DATA RECORDS START

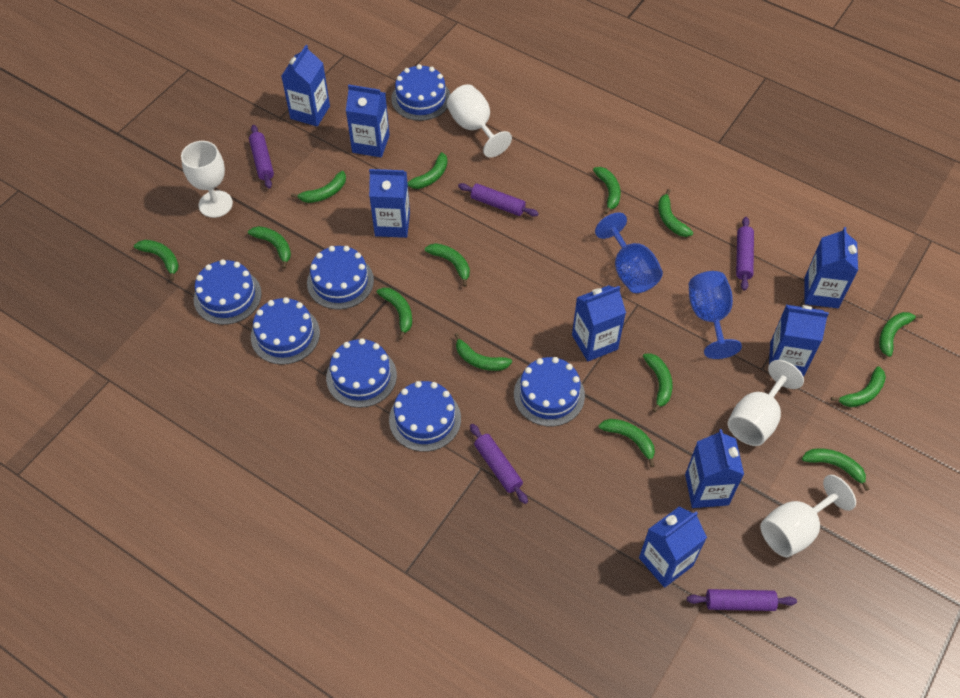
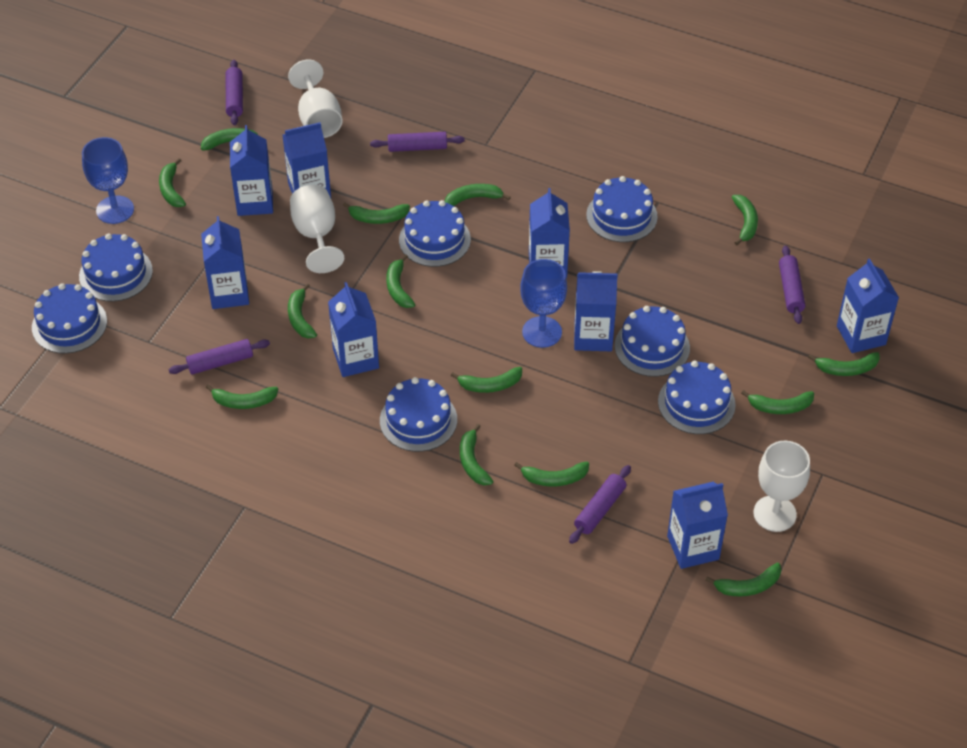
white goblet: 4 -> 3

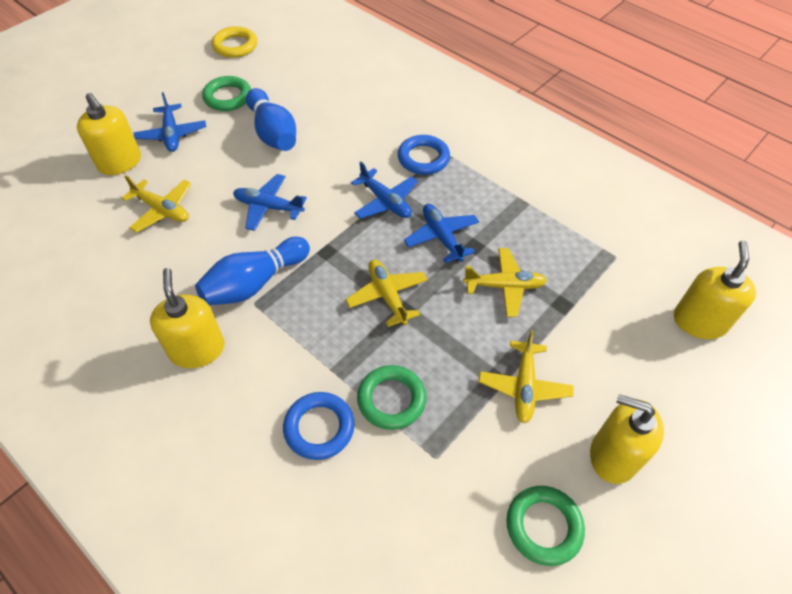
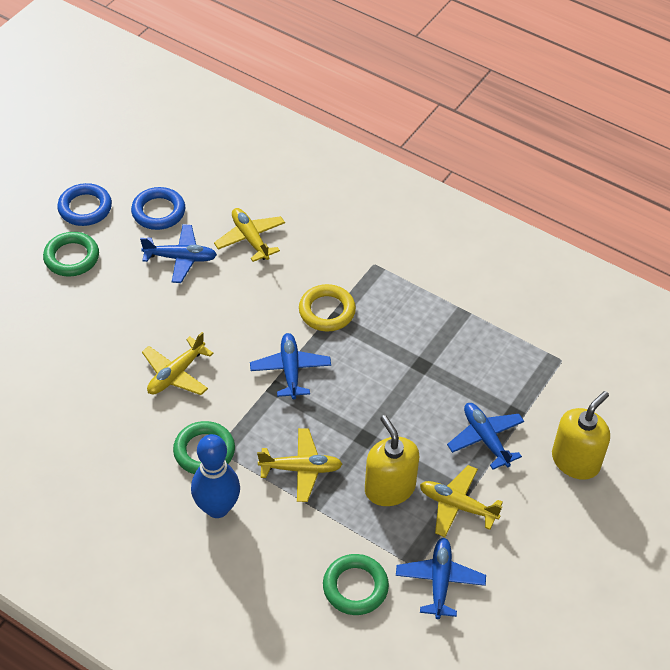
blue bowling pin: 2 -> 1
yellow soap dispenser: 4 -> 2

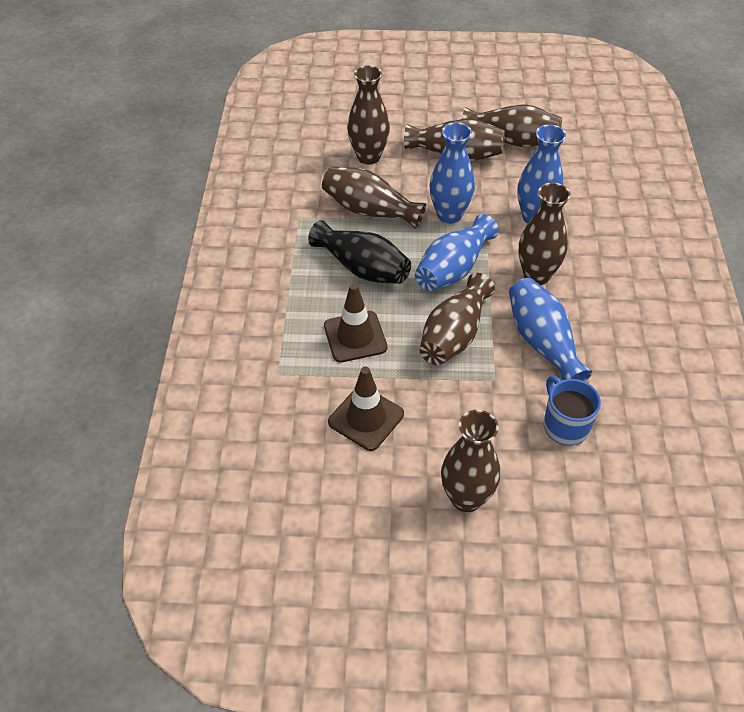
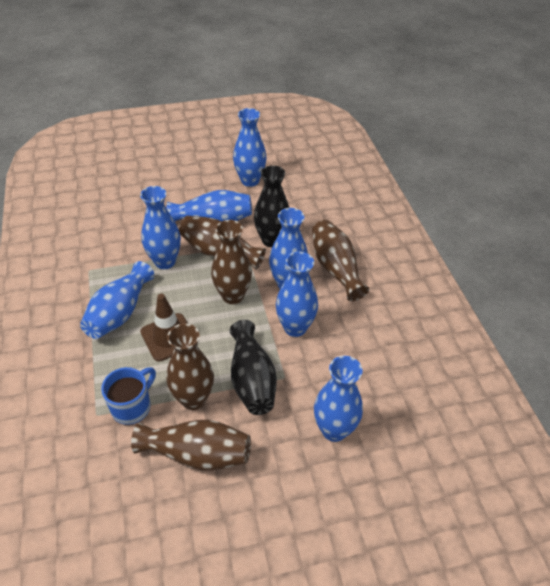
black vase: 1 -> 2
blue vase: 4 -> 7
brown traffic cone: 2 -> 1
brown vase: 7 -> 5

DATA RECORDS END

=== WHAT NEEDS TO BE DONE ===
From the first line to the last, output the data exactly; skip any pictures.

=== WRITTEN SOLUTION ===
white goblet: 4 -> 3

blue bowling pin: 2 -> 1
yellow soap dispenser: 4 -> 2

black vase: 1 -> 2
blue vase: 4 -> 7
brown traffic cone: 2 -> 1
brown vase: 7 -> 5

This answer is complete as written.